→ **Detected change data**:
————————
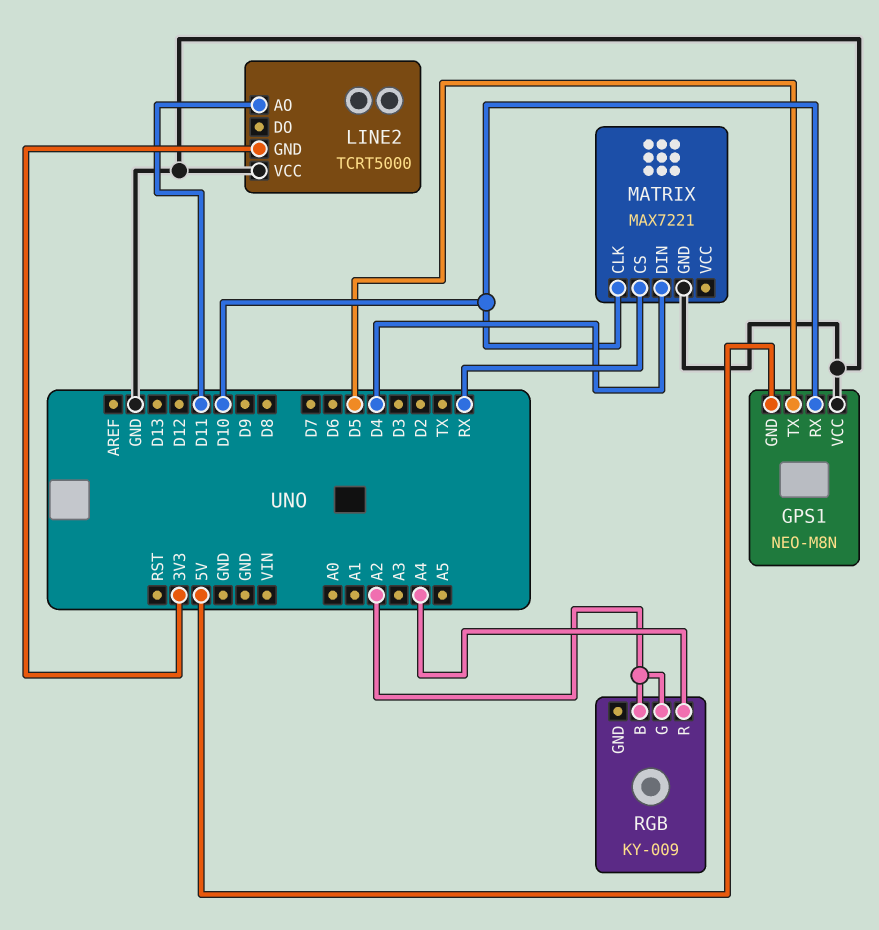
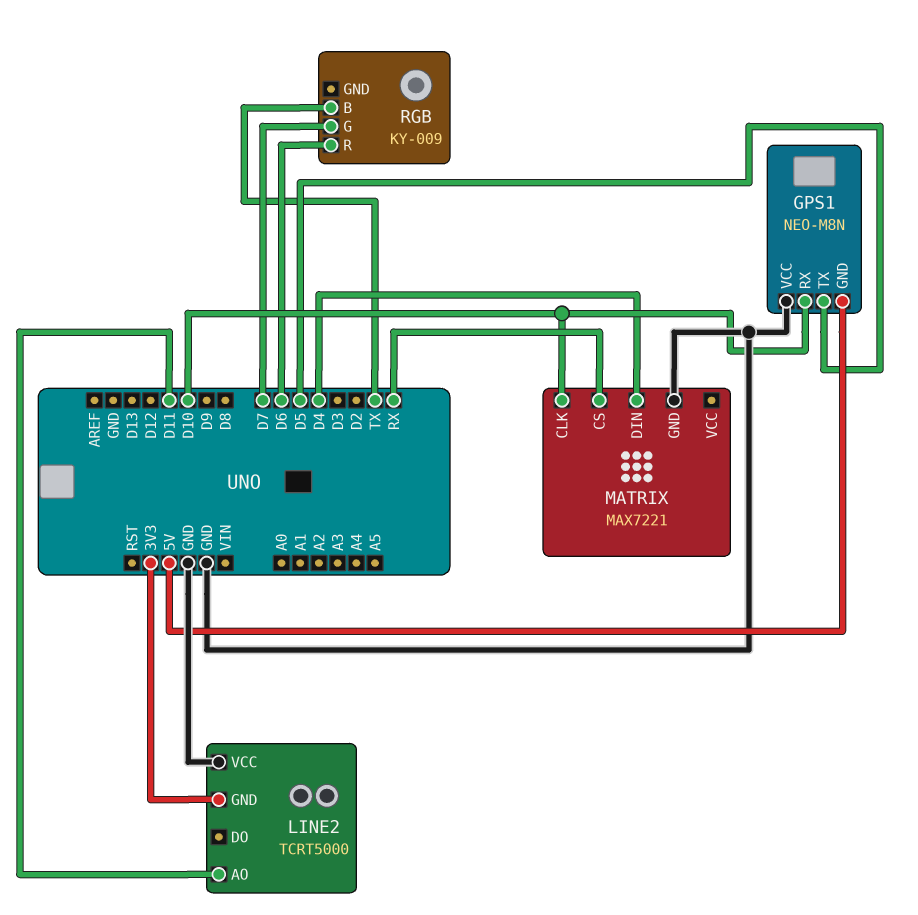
RGB pin B: A2 -> TX
RGB pin G: A2 -> D7
RGB pin R: A4 -> D6

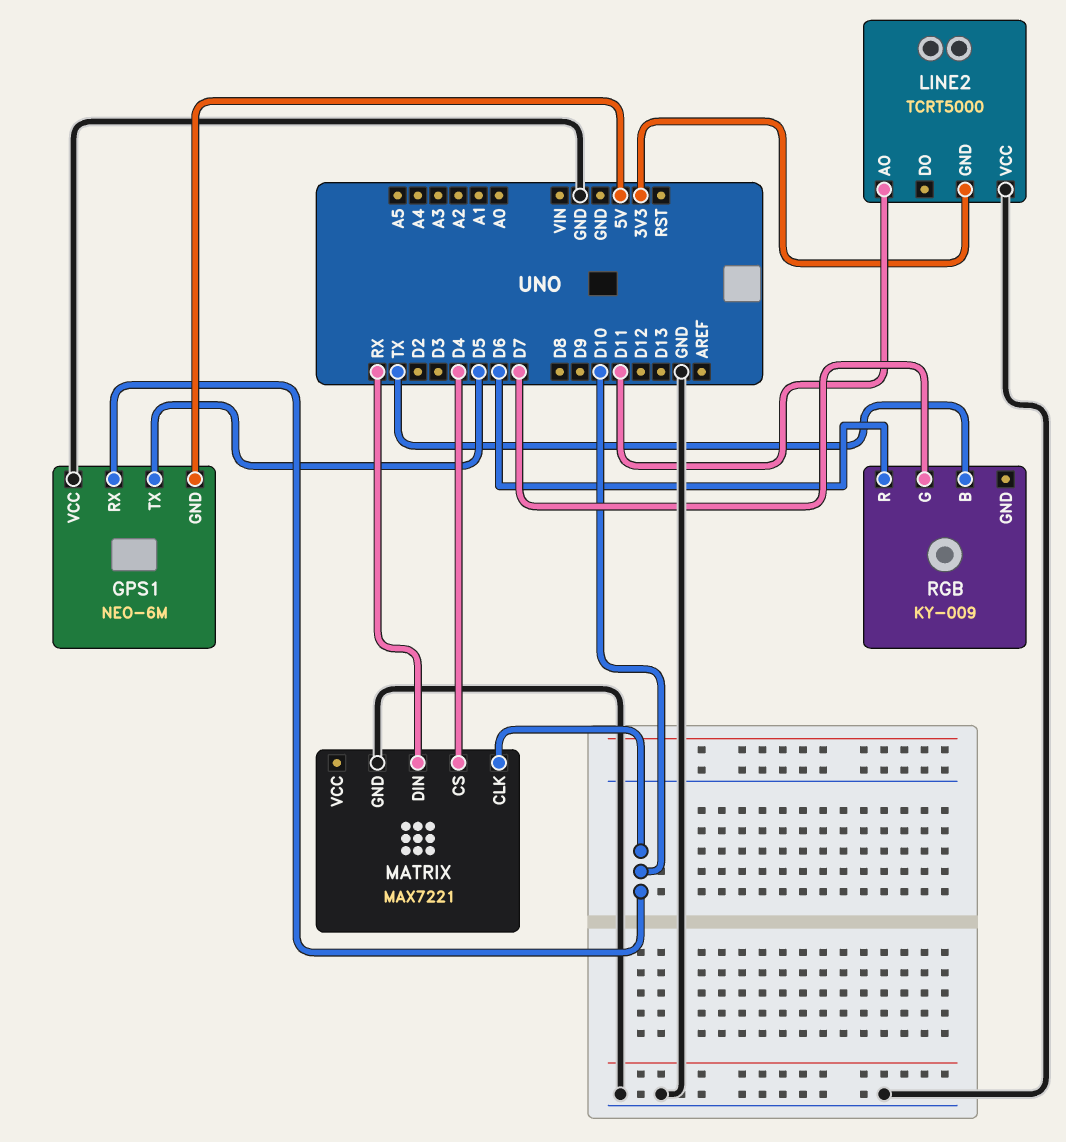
GPS1: NEO-M8N -> NEO-6M
MATRIX pin CS: RX -> D4
MATRIX pin DIN: D4 -> RX

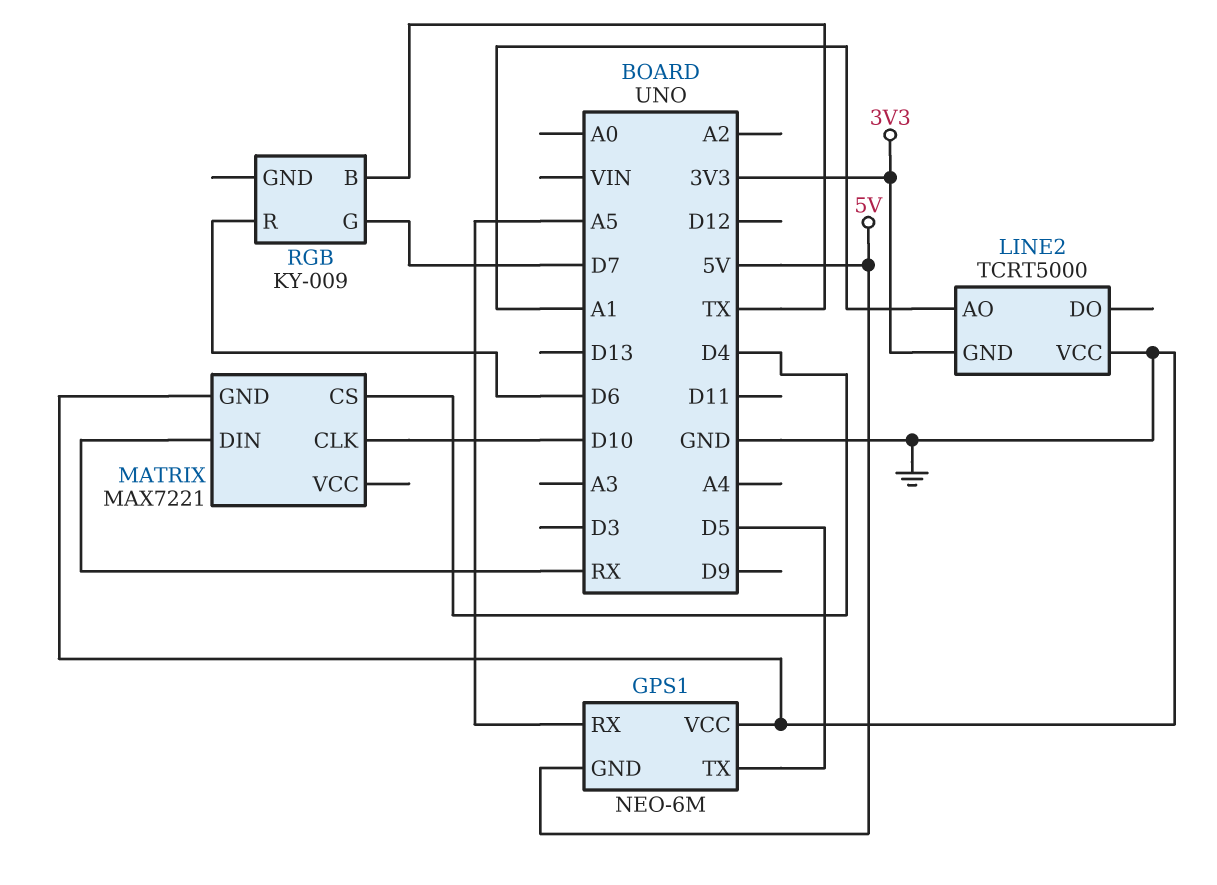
GPS1 pin RX: D10 -> A5
LINE2 pin AO: D11 -> A1

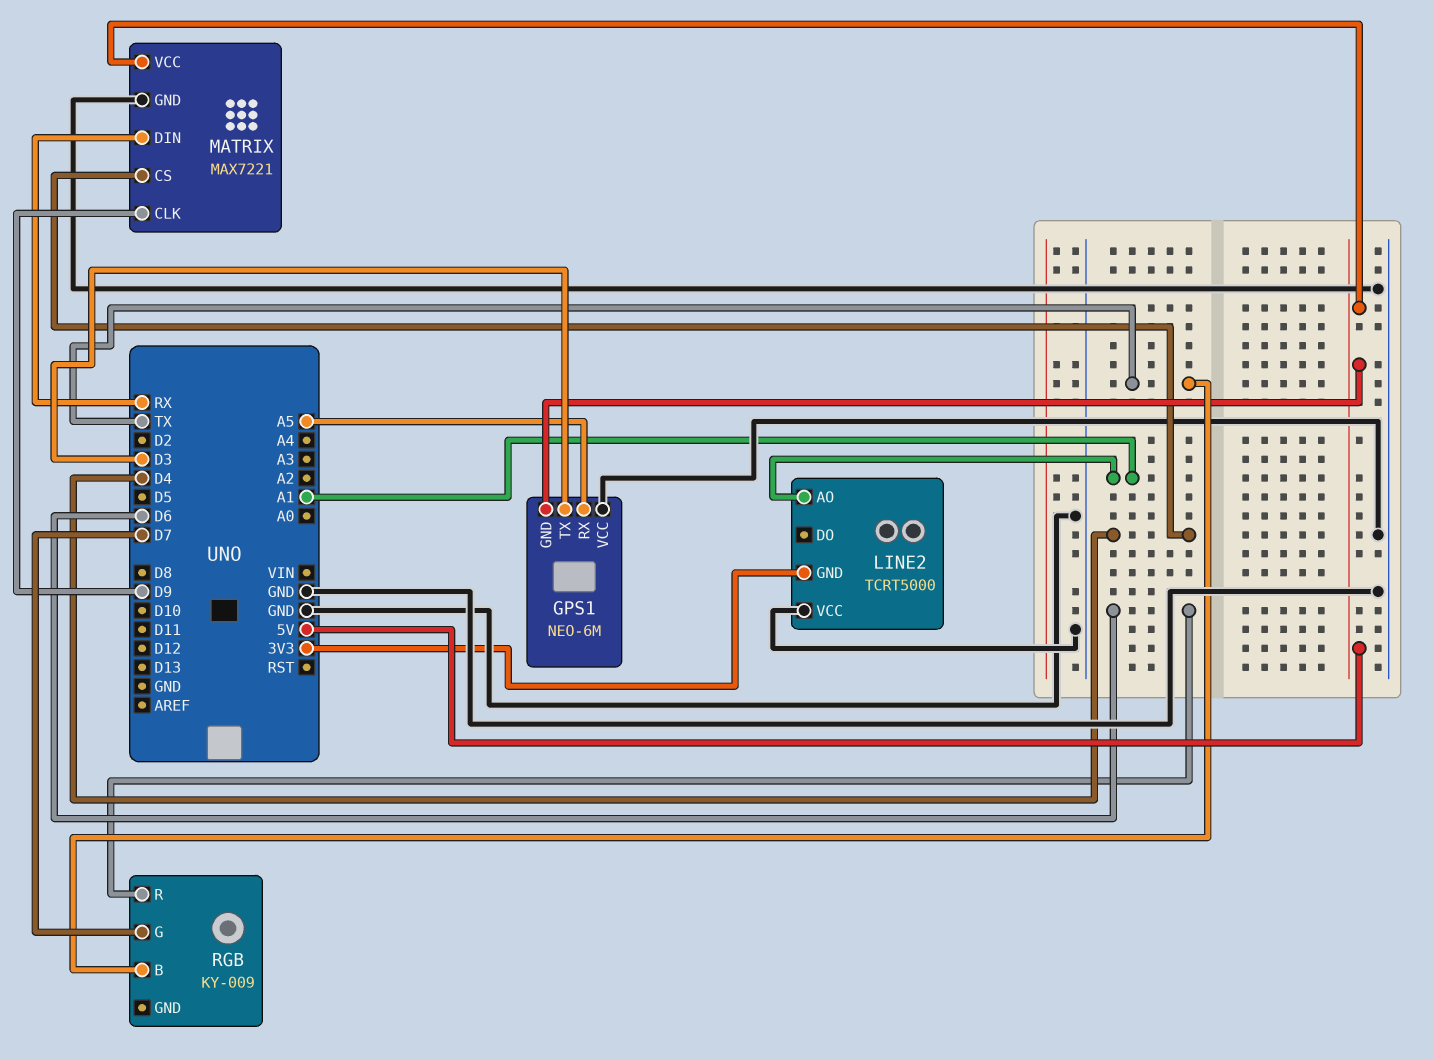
GPS1 pin TX: D5 -> D3
MATRIX pin CLK: D10 -> D9
MATRIX pin VCC: none -> 5V

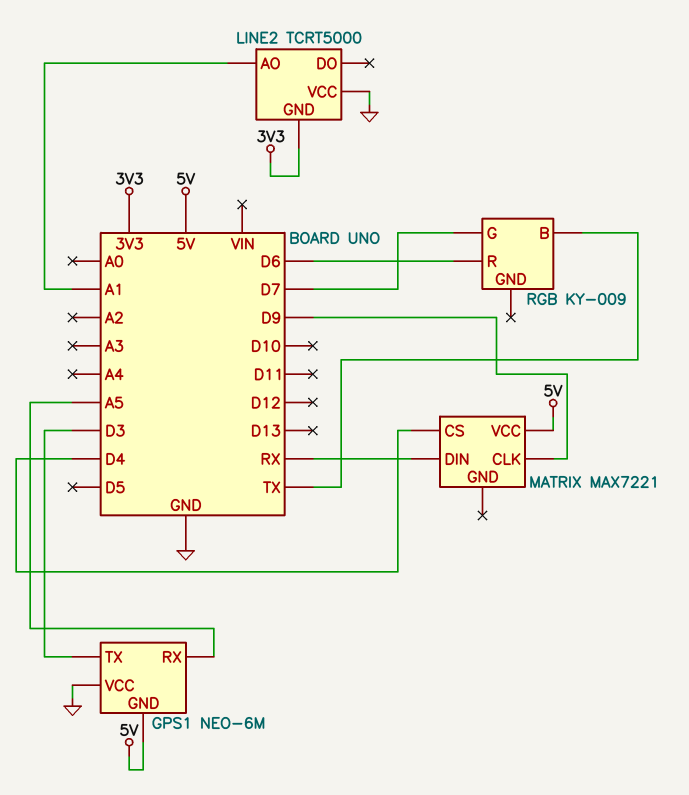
MATRIX pin GND: GND -> none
————————
→ **TASK REQUIREMENTS**: Output every entry exactly, leaving out pictures.

→ **SOLVED EXERCISE**:
RGB pin B: A2 -> TX
RGB pin G: A2 -> D7
RGB pin R: A4 -> D6

GPS1: NEO-M8N -> NEO-6M
MATRIX pin CS: RX -> D4
MATRIX pin DIN: D4 -> RX

GPS1 pin RX: D10 -> A5
LINE2 pin AO: D11 -> A1

GPS1 pin TX: D5 -> D3
MATRIX pin CLK: D10 -> D9
MATRIX pin VCC: none -> 5V

MATRIX pin GND: GND -> none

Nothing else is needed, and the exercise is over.